▶ _BRIEF_: Using the records below, give the number of lines where the string "none" shows up. Add nothing to it.

[[ EXERCISE INPUTS open ]]

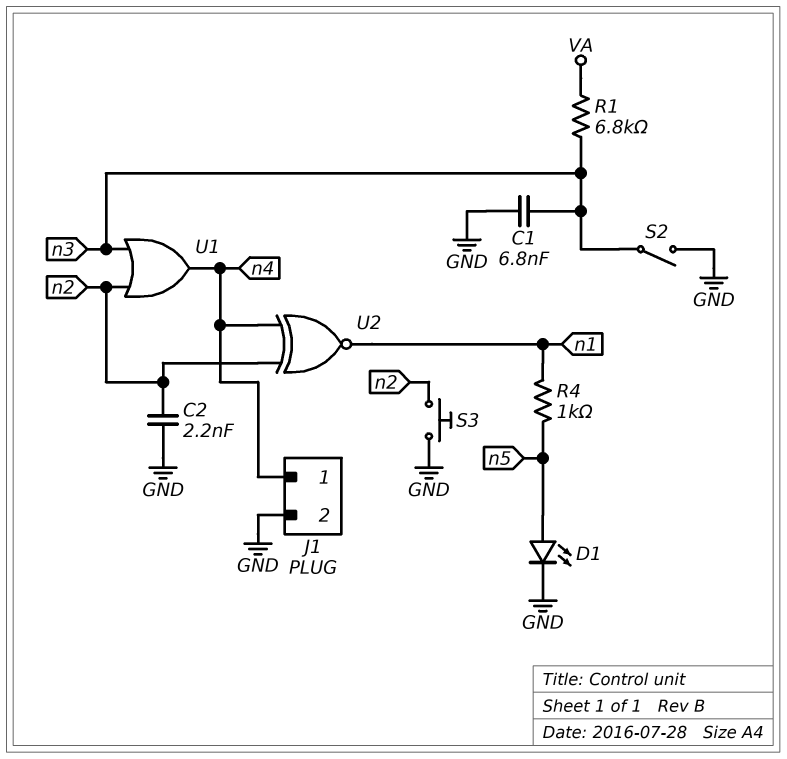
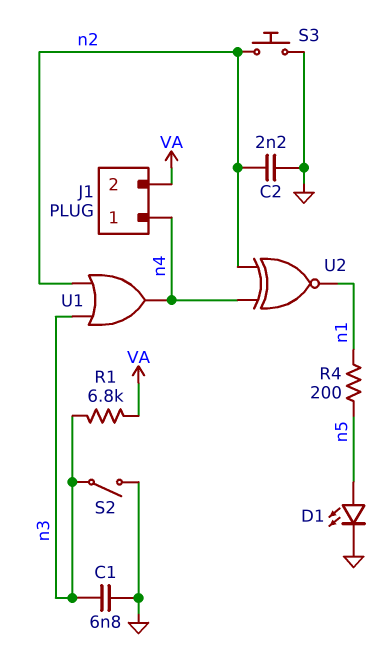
J1 pin 2: GND -> VA
R4: 1k (n1, n5) -> 200 (n1, n5)

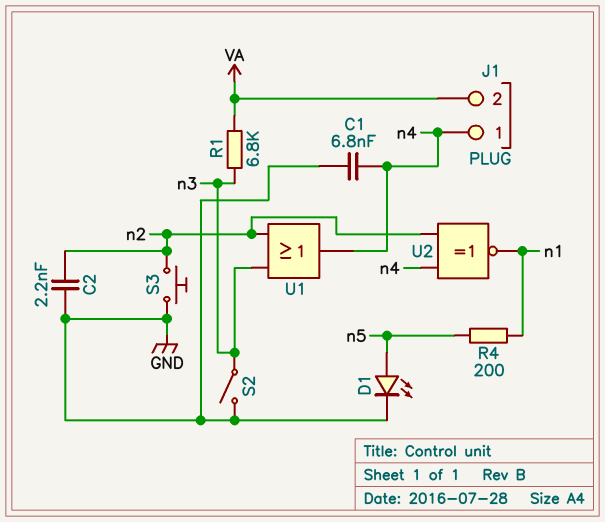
C1: 6.8nF (GND, n3) -> 6.8nF (GND, n4)

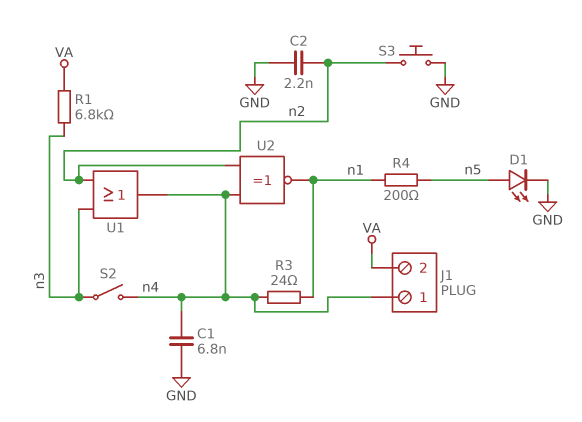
R3: none -> 24 (n1, n4)
S2: switch (GND, n3) -> switch (n3, n4)

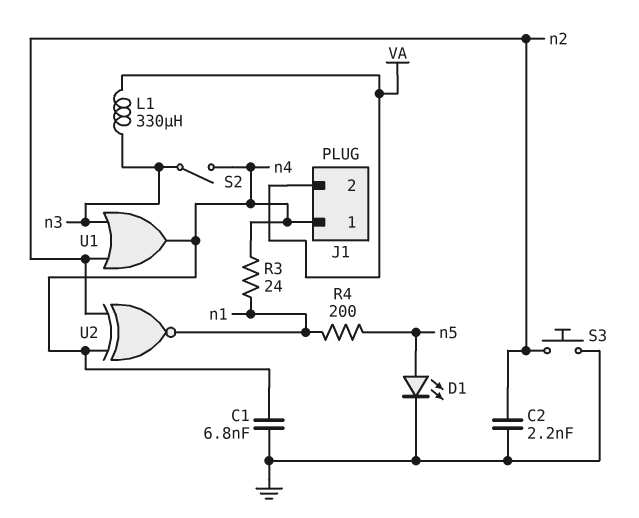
L1: none -> 330uH (VA, n3)
R1: 6.8k (VA, n3) -> none

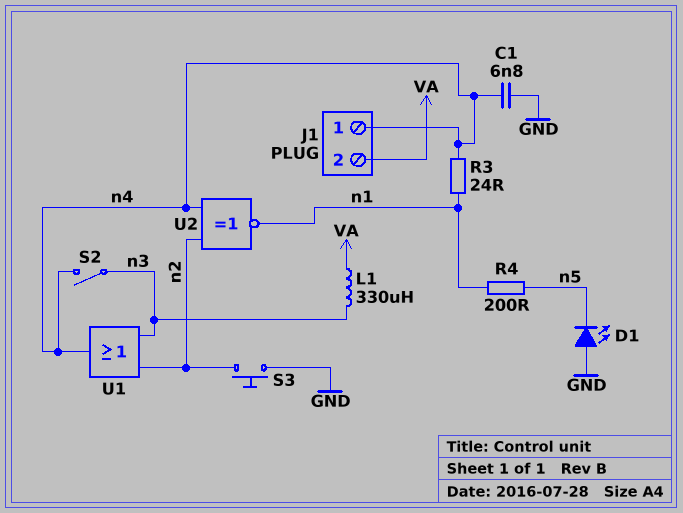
C2: 2.2nF (GND, n2) -> none
D1: LED (A n5, K GND) -> LED (A GND, K n5)

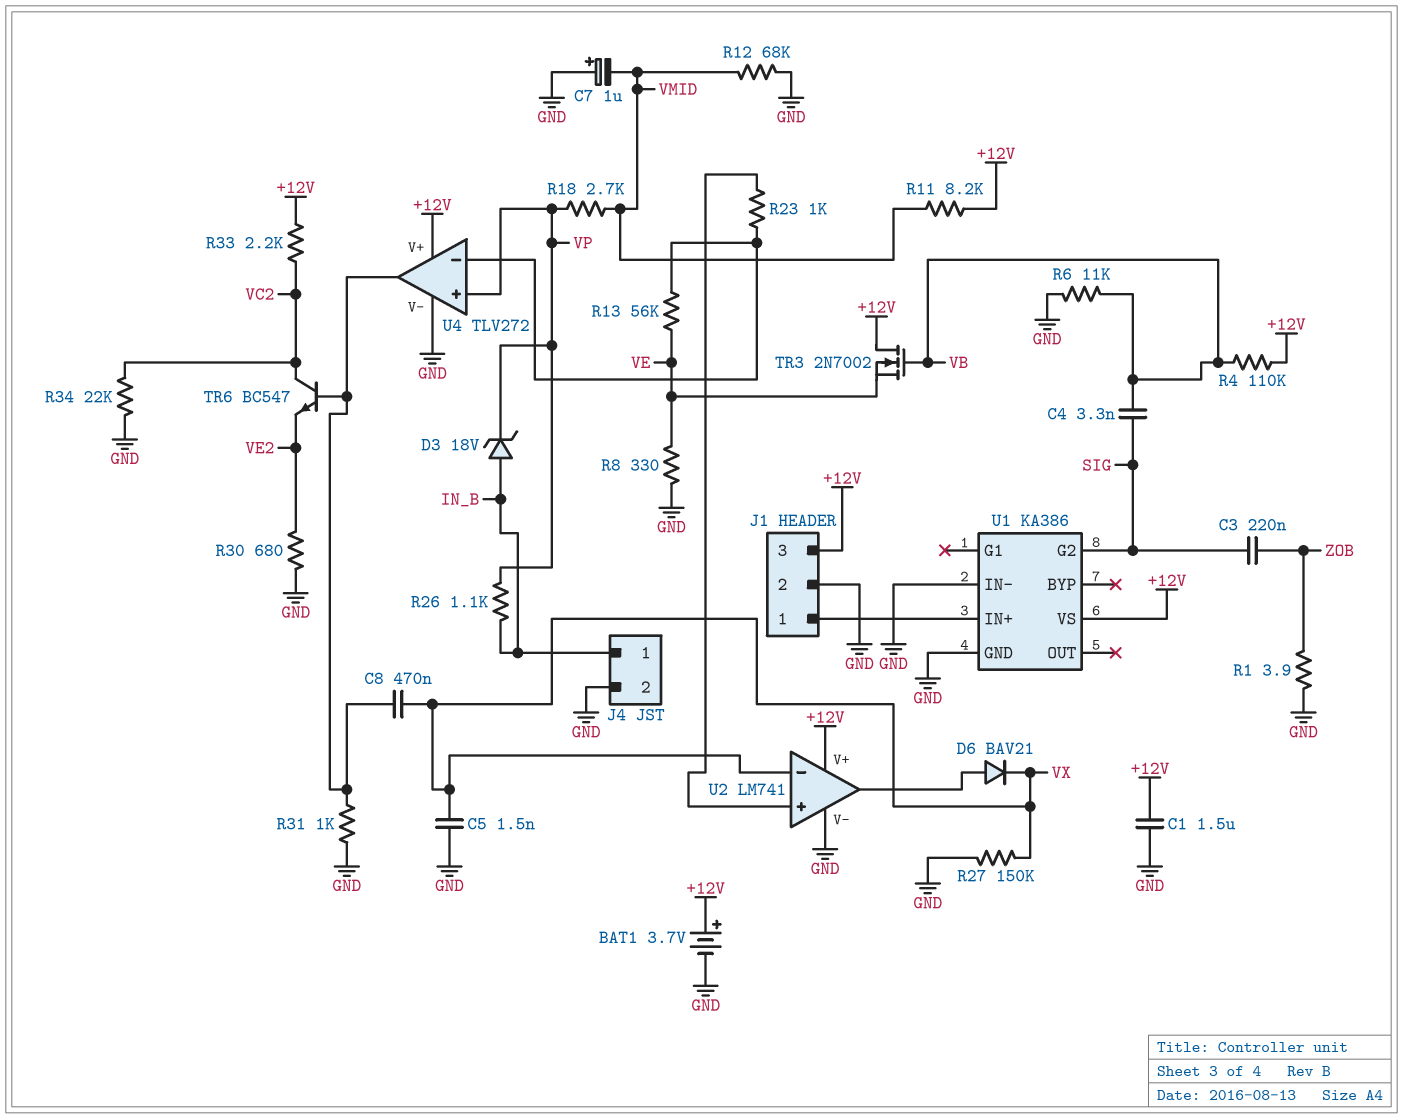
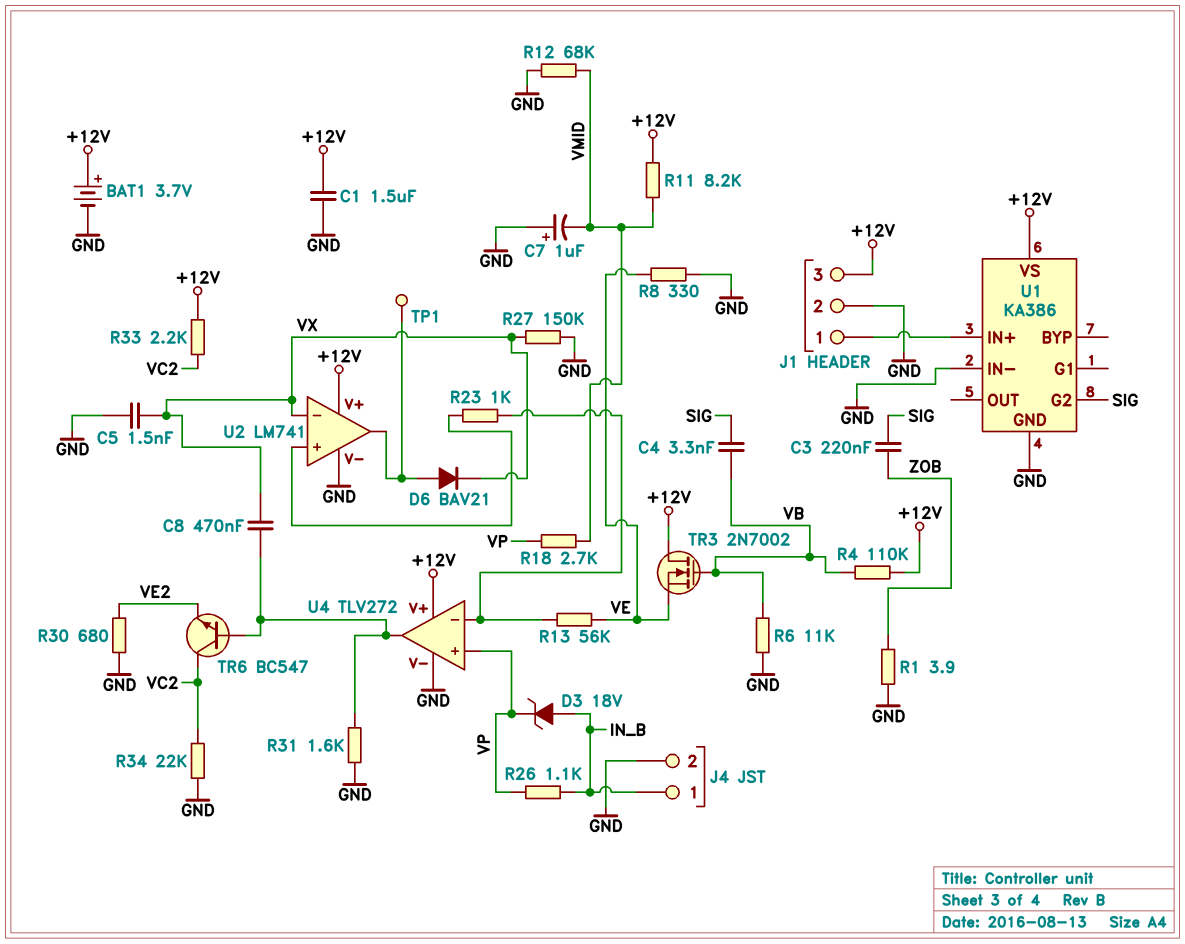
R31: 1k (GND, U4/out) -> 1.6k (GND, U4/out)
TP1: none -> test point (U2/out)

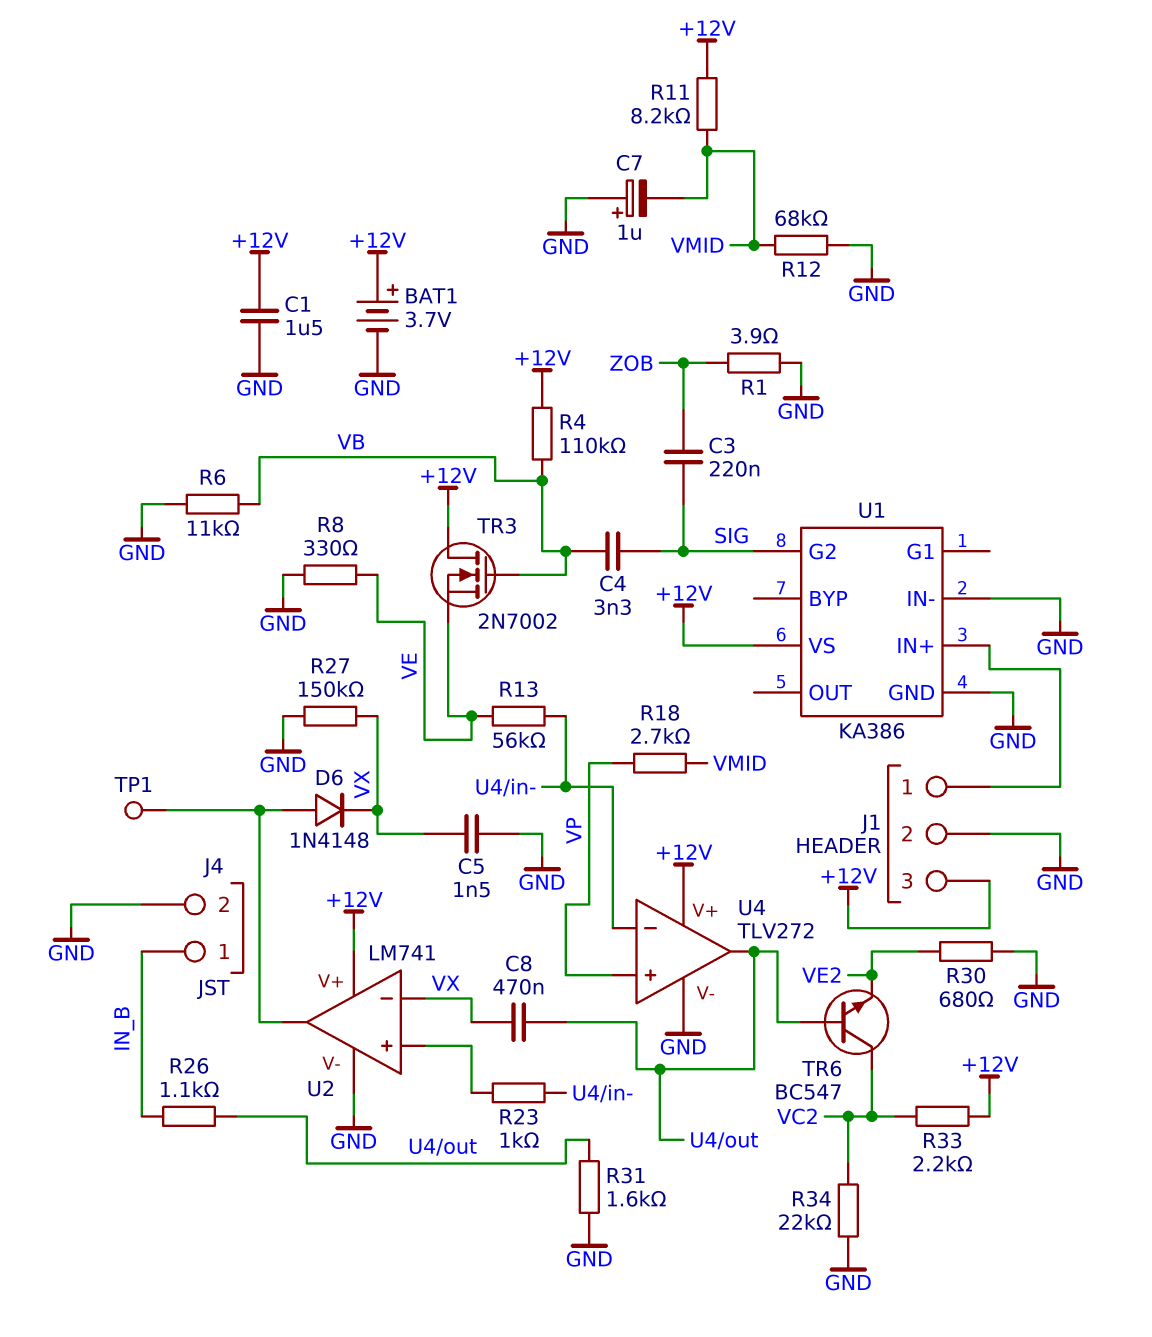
D3: zener 18V (A IN_B, K VP) -> none
D6: diode BAV21 (A U2/out, K VX) -> diode 1N4148 (A U2/out, K VX)
R26: 1.1k (IN_B, VP) -> 1.1k (IN_B, U4/out)

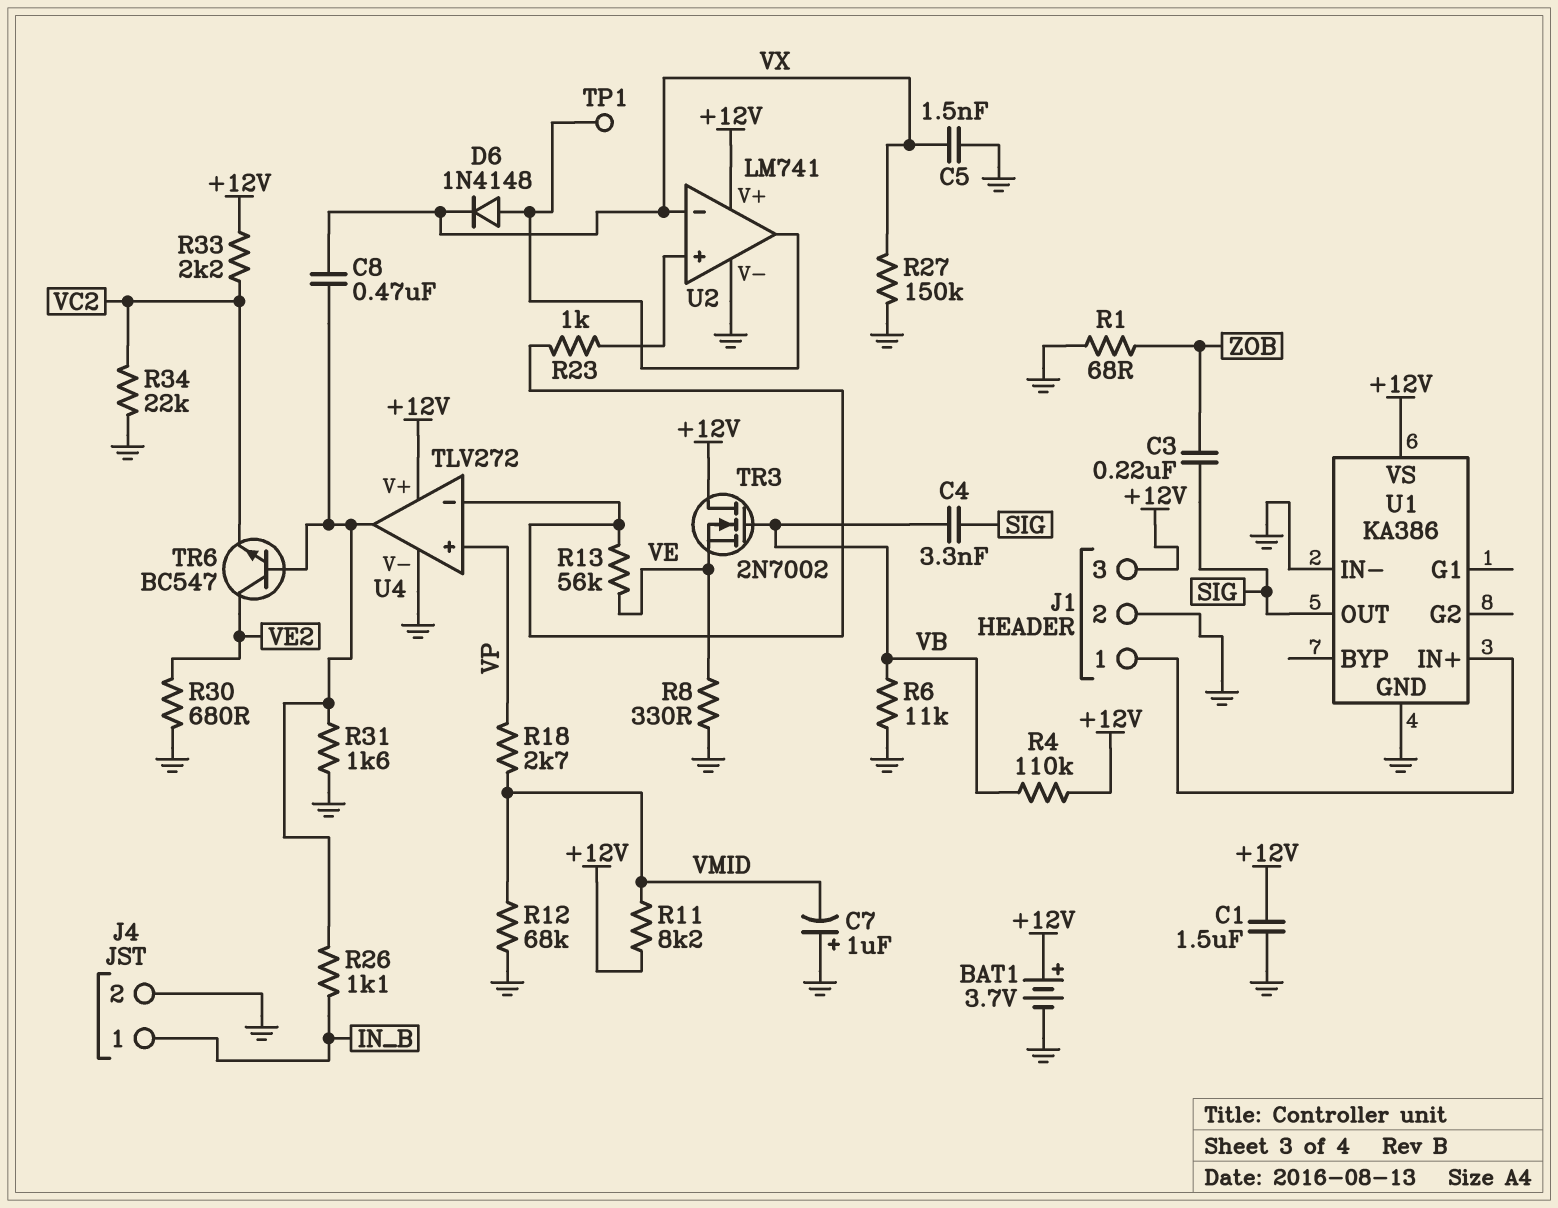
R1: 3.9 (GND, ZOB) -> 68 (GND, ZOB)
TR6: NPN BC547 (B U4/out, C VC2, E VE2) -> NPN BC547 (B U4/out, C VE2, E VC2)
U1 pin G2: SIG -> none
U1 pin OUT: none -> SIG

[[ EXERCISE INPUTS closed ]]

▶ _WRITTEN RESPONSE_: 8